> WHAT THE TASK ASKS: Your task is to copy the stretch of lines in the records below that begins with the line containing "BT3: 6V (plus" and ends with the line containing "TR1: NPN TIP120", exactly as written, with nothing added.

> RECORD SET:
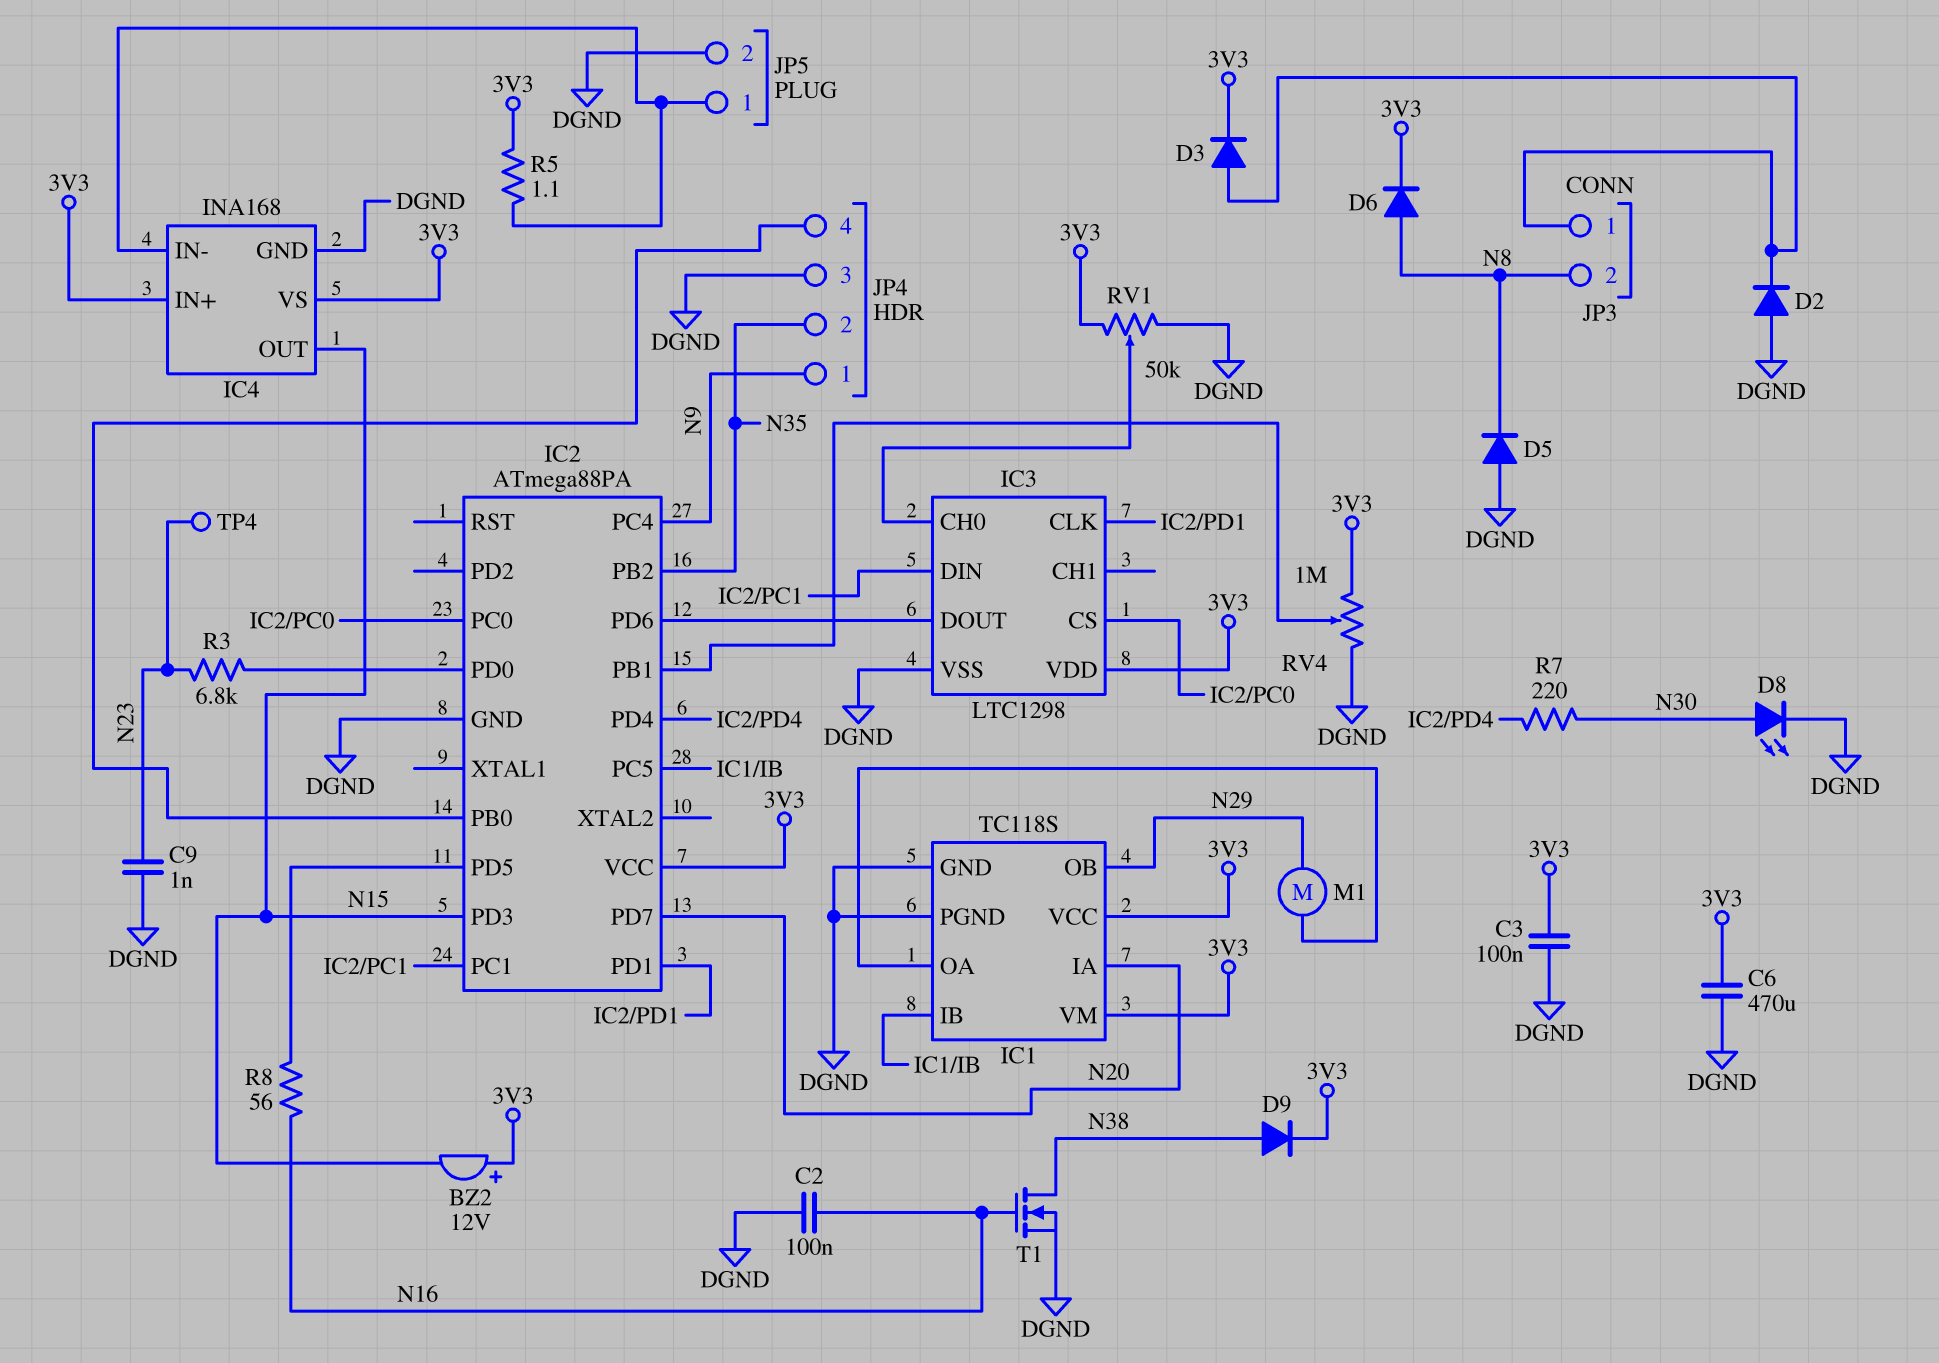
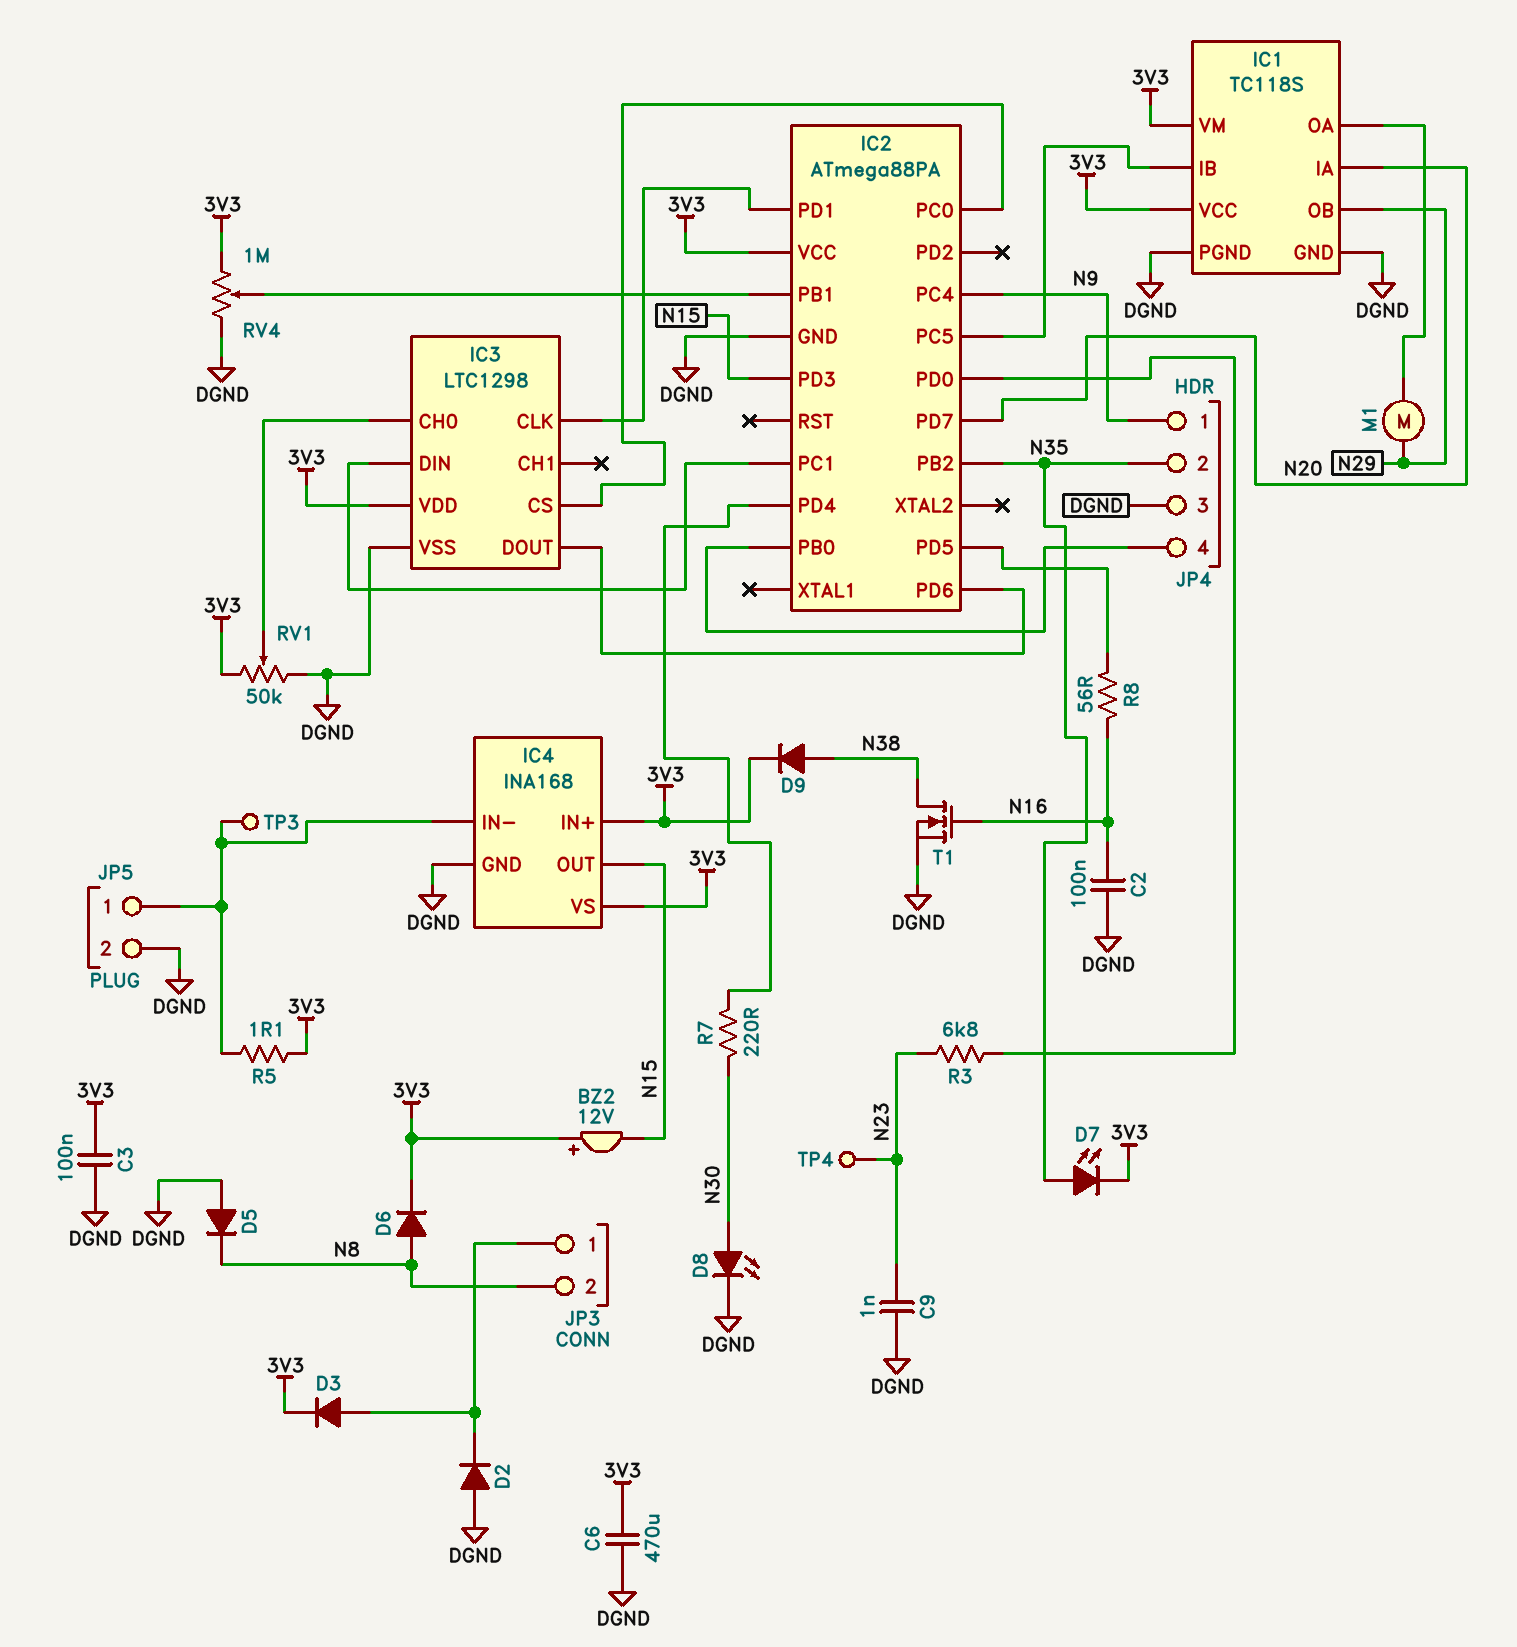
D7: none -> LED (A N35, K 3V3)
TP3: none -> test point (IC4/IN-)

---

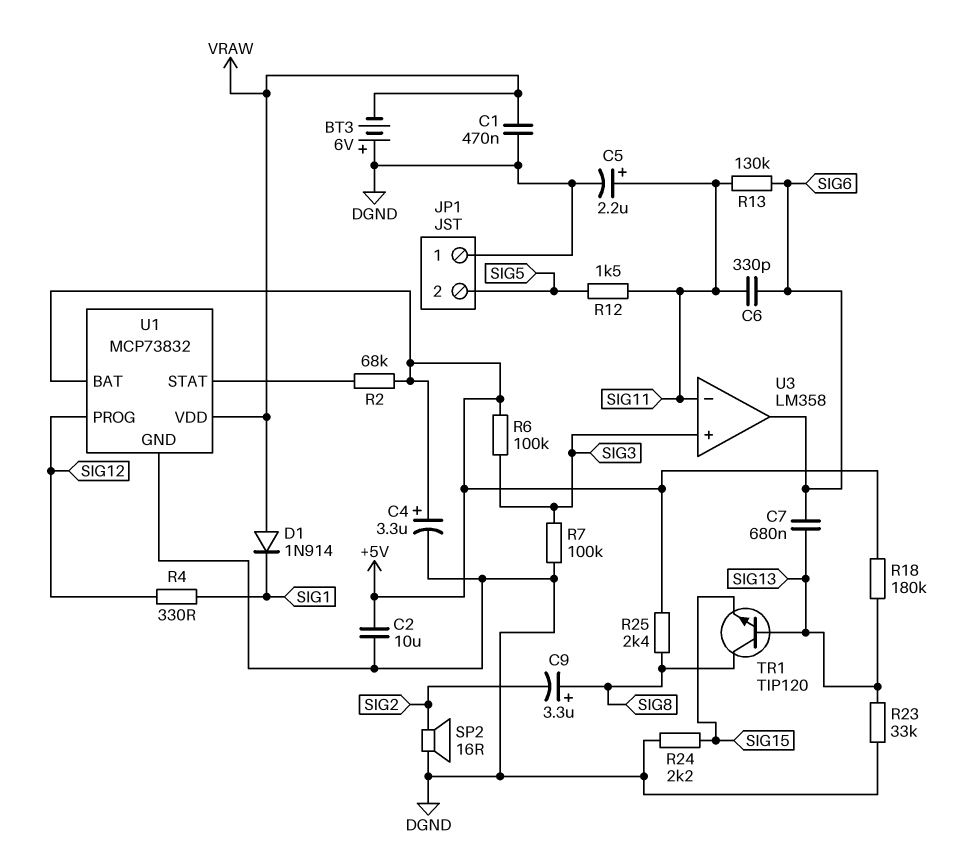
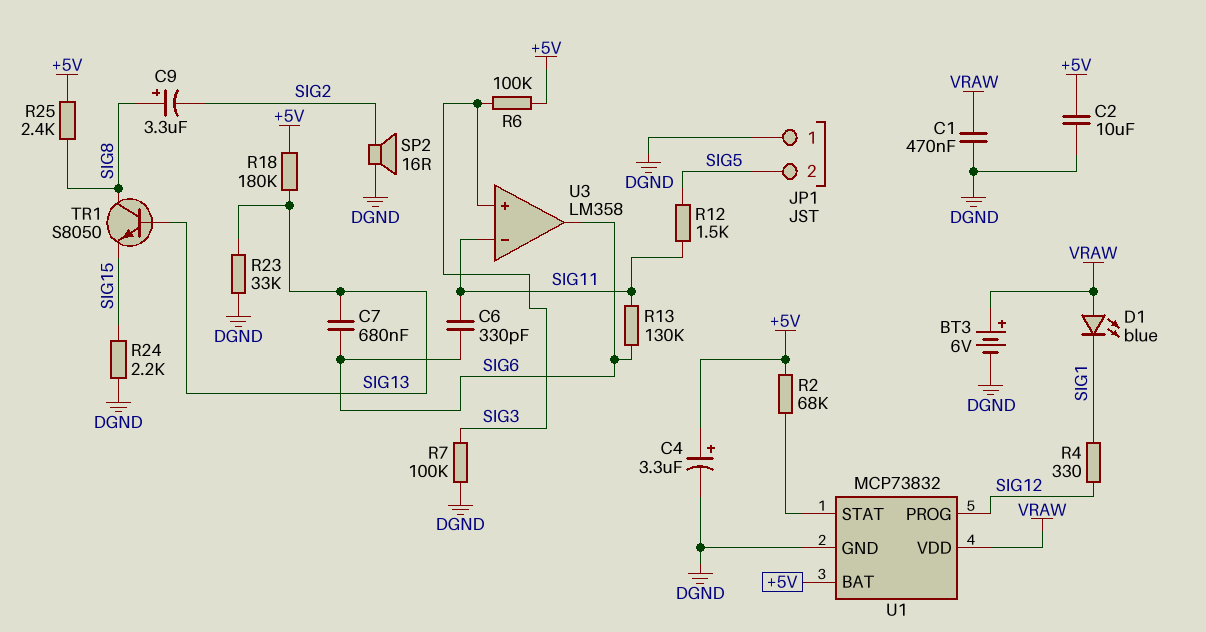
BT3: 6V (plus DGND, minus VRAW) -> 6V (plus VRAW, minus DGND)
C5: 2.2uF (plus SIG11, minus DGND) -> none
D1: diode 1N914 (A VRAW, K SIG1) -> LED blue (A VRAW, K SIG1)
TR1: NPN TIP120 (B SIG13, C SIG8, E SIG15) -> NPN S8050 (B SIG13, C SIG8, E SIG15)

> TASK RESPONSE:
BT3: 6V (plus DGND, minus VRAW) -> 6V (plus VRAW, minus DGND)
C5: 2.2uF (plus SIG11, minus DGND) -> none
D1: diode 1N914 (A VRAW, K SIG1) -> LED blue (A VRAW, K SIG1)
TR1: NPN TIP120 (B SIG13, C SIG8, E SIG15) -> NPN S8050 (B SIG13, C SIG8, E SIG15)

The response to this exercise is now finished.